TASK DESCRIPTION:
Copy the items from the line with "At what (x,y)" to the line with "Looking at the", swapping "coordinate pair" for "point" and changing nothing else. Leave the pictures out of your answer.

PROVIDED INFORMATION:
= = = = =

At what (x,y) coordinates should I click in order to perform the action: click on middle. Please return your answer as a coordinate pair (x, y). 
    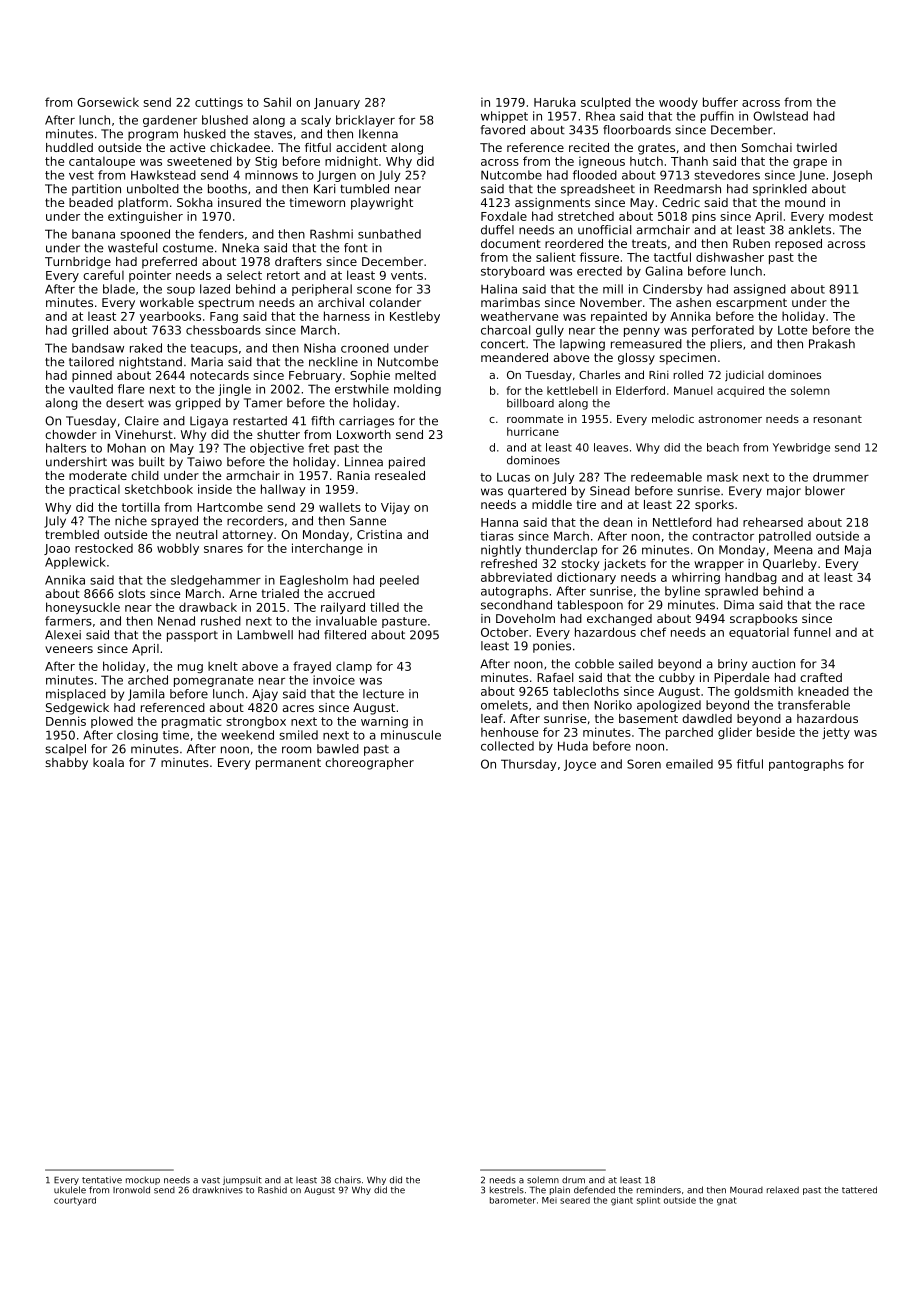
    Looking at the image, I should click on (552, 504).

= = = = =

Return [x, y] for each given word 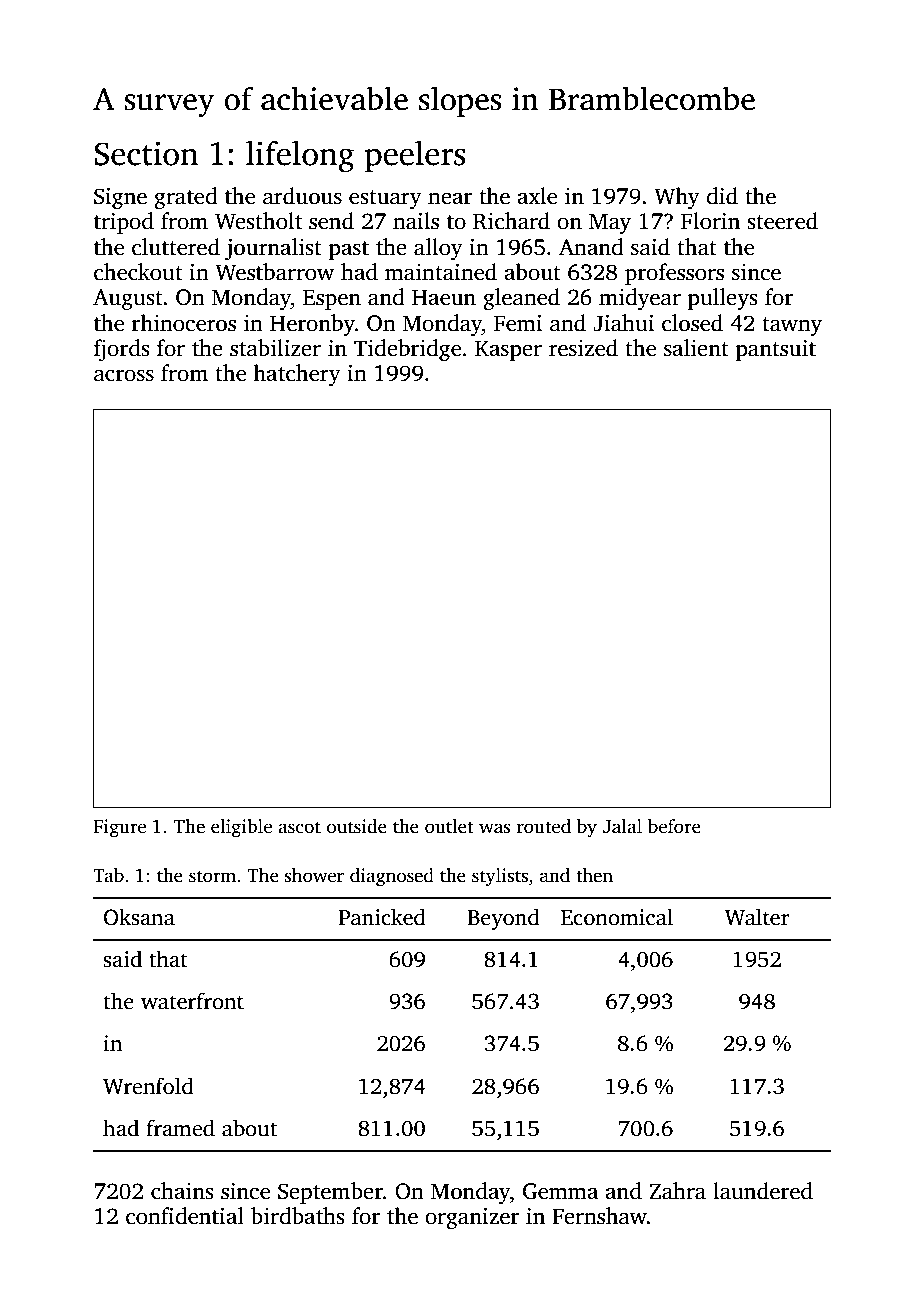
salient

= = = = =

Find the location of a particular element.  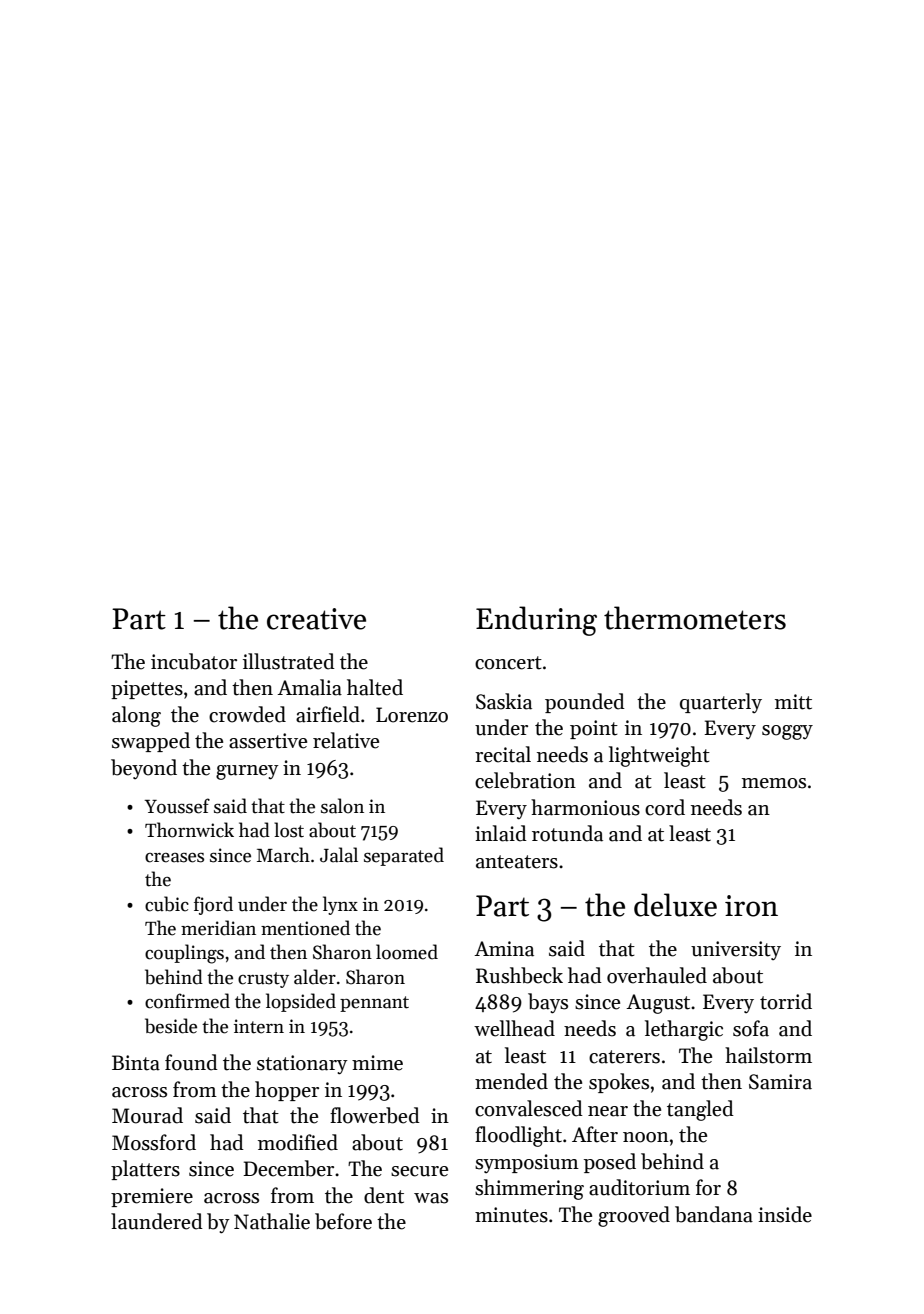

= = = = =

SOLUTION BELOW:
At what (x,y) coordinates should I click in order to perform the action: click on middle. Please return your answer as a point (x, y). 
    Looking at the image, I should click on (552, 504).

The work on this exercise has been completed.